╭─ PROVIDED DATA
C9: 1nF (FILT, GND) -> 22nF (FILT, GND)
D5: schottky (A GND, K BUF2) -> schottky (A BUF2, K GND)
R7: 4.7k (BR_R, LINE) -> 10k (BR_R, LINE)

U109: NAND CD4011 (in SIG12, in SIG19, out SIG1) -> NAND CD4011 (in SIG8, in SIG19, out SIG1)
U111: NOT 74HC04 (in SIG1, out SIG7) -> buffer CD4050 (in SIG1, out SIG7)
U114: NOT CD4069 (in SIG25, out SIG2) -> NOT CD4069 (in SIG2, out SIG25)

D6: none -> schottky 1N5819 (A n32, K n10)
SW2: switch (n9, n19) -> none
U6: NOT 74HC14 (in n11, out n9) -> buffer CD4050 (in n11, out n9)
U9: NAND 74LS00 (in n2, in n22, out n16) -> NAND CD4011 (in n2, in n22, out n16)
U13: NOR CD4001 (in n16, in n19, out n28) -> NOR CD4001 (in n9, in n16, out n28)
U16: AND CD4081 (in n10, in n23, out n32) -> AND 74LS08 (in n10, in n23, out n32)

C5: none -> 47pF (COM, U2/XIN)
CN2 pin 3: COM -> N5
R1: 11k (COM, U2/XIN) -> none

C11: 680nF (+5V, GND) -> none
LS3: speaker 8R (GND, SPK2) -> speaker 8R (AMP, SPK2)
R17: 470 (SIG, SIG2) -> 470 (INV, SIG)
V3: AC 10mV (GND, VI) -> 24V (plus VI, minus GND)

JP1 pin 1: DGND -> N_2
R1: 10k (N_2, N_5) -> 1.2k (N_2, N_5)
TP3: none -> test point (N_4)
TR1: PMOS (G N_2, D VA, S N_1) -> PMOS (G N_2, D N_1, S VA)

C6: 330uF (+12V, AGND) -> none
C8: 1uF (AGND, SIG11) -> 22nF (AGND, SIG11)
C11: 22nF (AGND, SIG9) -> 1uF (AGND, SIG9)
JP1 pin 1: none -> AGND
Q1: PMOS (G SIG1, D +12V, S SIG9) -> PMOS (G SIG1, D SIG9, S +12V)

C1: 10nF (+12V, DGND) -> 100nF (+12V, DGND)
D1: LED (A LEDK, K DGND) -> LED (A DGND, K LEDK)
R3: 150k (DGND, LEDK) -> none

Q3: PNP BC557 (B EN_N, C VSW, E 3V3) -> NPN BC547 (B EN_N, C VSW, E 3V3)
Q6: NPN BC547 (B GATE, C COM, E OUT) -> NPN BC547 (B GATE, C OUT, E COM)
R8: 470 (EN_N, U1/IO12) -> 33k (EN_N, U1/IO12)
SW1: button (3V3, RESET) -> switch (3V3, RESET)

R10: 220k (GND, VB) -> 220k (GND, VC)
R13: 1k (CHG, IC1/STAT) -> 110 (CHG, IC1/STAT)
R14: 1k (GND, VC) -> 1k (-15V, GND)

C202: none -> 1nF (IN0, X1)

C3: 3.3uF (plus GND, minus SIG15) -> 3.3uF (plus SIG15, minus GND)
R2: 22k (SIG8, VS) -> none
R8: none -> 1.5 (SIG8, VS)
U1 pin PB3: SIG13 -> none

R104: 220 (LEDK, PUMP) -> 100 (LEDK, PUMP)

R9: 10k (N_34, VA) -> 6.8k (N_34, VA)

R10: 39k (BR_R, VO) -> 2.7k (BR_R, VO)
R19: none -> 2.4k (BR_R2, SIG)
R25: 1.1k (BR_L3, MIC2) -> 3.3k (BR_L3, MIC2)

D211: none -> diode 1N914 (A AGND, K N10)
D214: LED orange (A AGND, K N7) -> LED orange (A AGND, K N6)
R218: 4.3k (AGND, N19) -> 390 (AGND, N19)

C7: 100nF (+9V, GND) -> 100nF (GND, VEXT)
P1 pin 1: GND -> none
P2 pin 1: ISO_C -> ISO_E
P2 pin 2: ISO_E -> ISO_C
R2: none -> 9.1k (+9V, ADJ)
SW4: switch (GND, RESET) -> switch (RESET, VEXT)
╰─
• _TASK OBJECTIVE_: Check each line above for the string "minus" and report how many lines have it, giving only the number.

• _OUTPUT BELOW_: 2